Given data below:

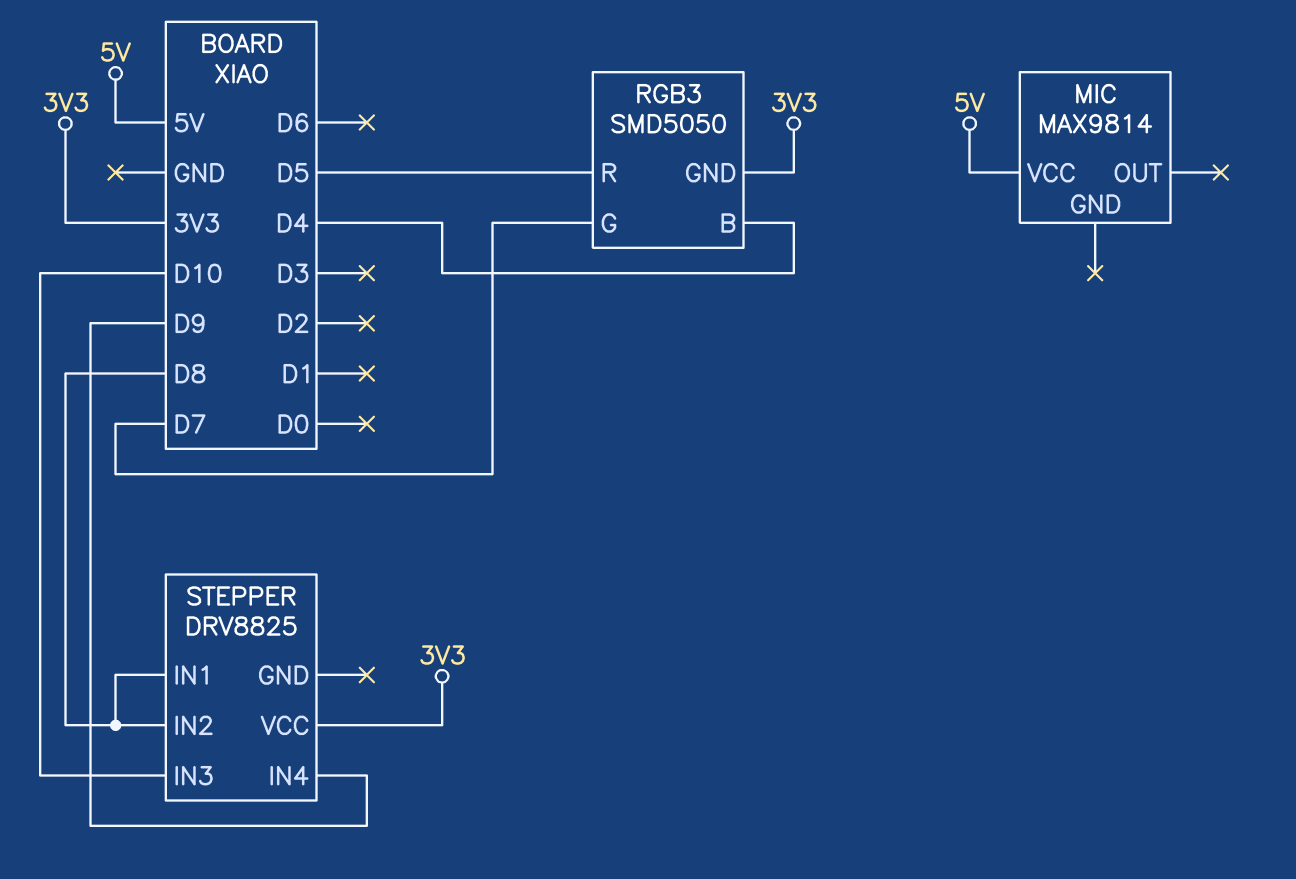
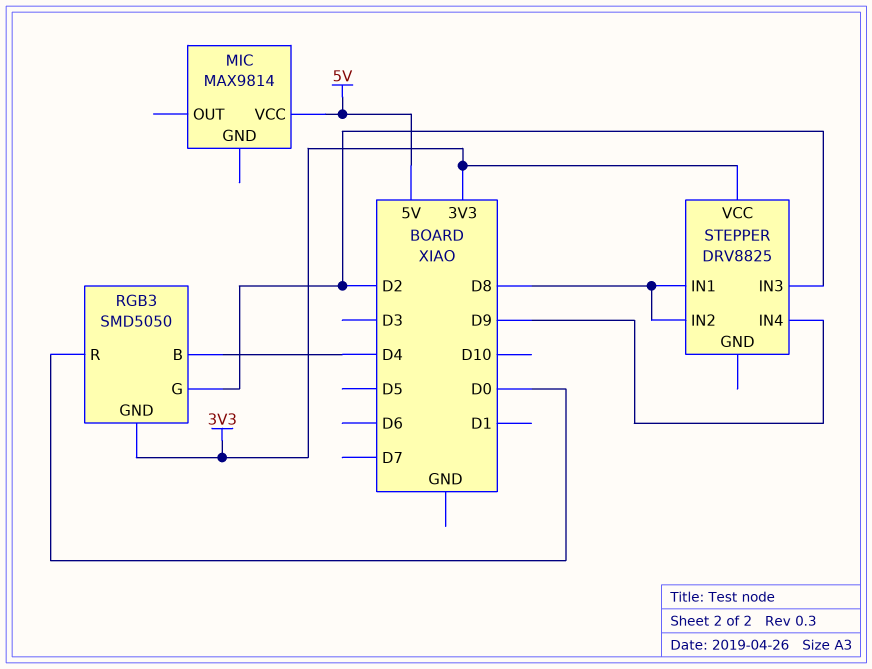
RGB3 pin G: D7 -> D2
RGB3 pin R: D5 -> D0
STEPPER pin IN3: D10 -> D2

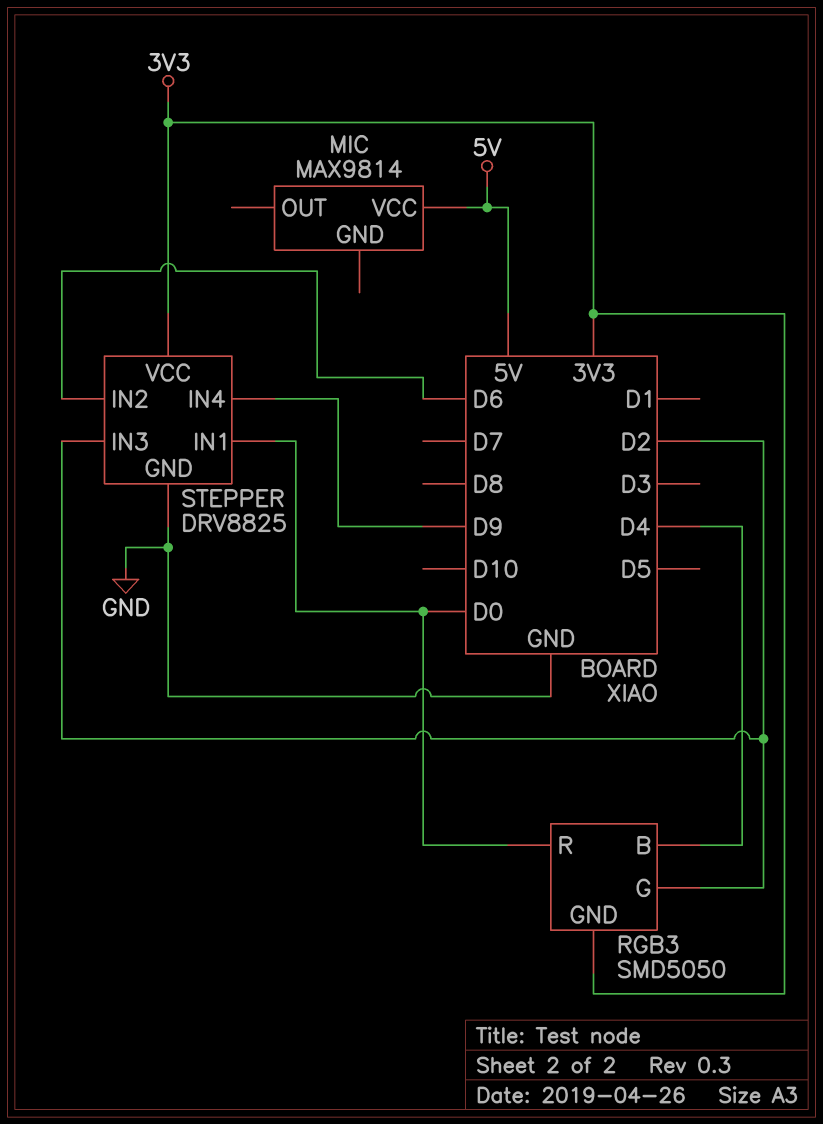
STEPPER pin GND: none -> GND
STEPPER pin IN1: D8 -> D0
STEPPER pin IN2: D8 -> D6

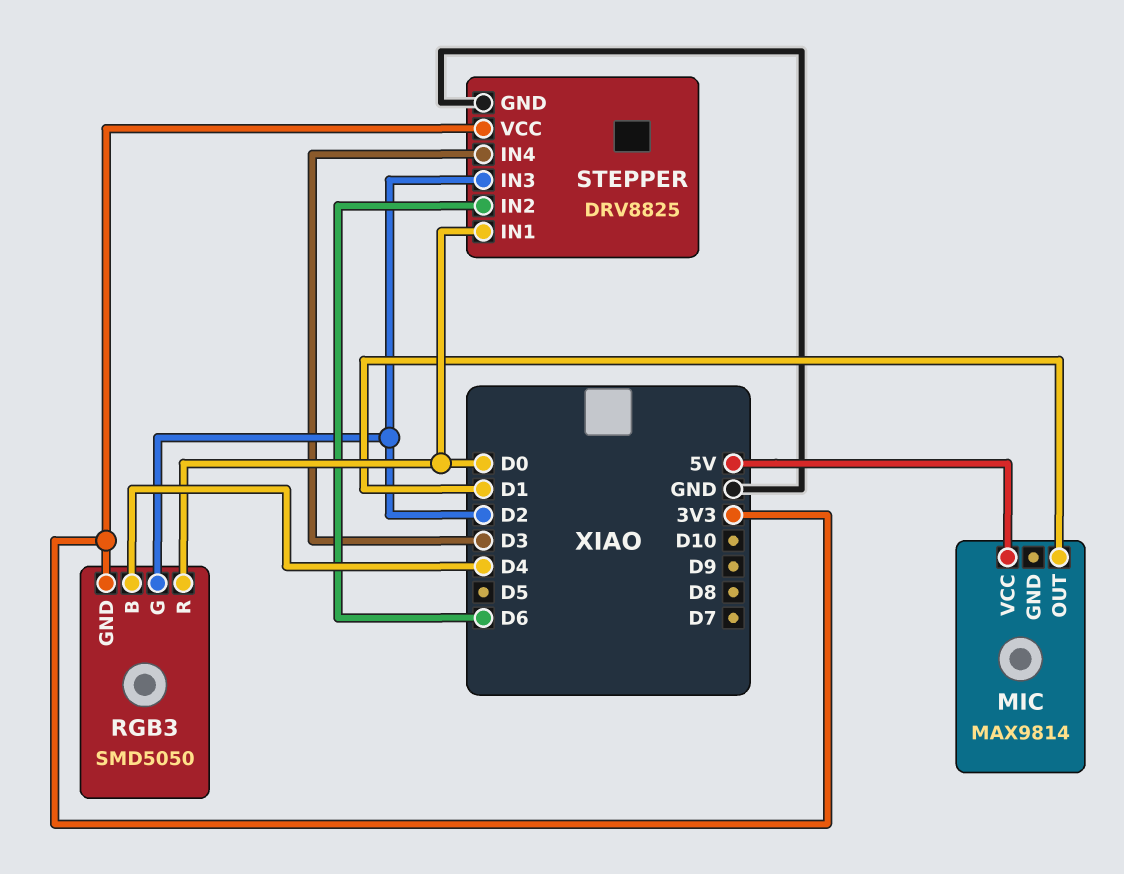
MIC pin OUT: none -> D1
STEPPER pin IN4: D9 -> D3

End of Given data.

Please report only the number of lines above that include "none".

Final answer =
2